### Exercise description
Return each of the entries below precisely, with no pictures in the result.

### Exercise input
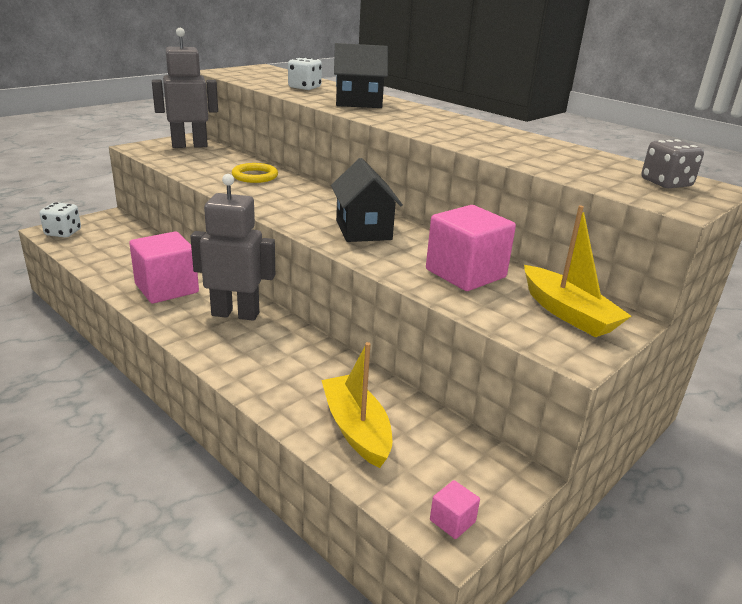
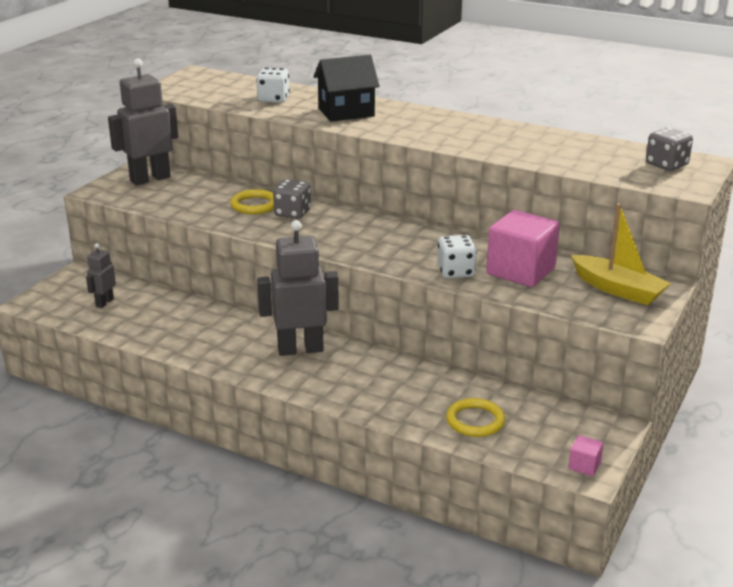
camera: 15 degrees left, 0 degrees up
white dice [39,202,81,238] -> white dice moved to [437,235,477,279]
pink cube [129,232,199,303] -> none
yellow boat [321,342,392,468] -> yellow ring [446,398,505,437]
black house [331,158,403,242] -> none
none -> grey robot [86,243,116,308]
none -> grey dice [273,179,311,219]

### Task response
camera: 15 degrees left, 0 degrees up
white dice [39,202,81,238] -> white dice moved to [437,235,477,279]
pink cube [129,232,199,303] -> none
yellow boat [321,342,392,468] -> yellow ring [446,398,505,437]
black house [331,158,403,242] -> none
none -> grey robot [86,243,116,308]
none -> grey dice [273,179,311,219]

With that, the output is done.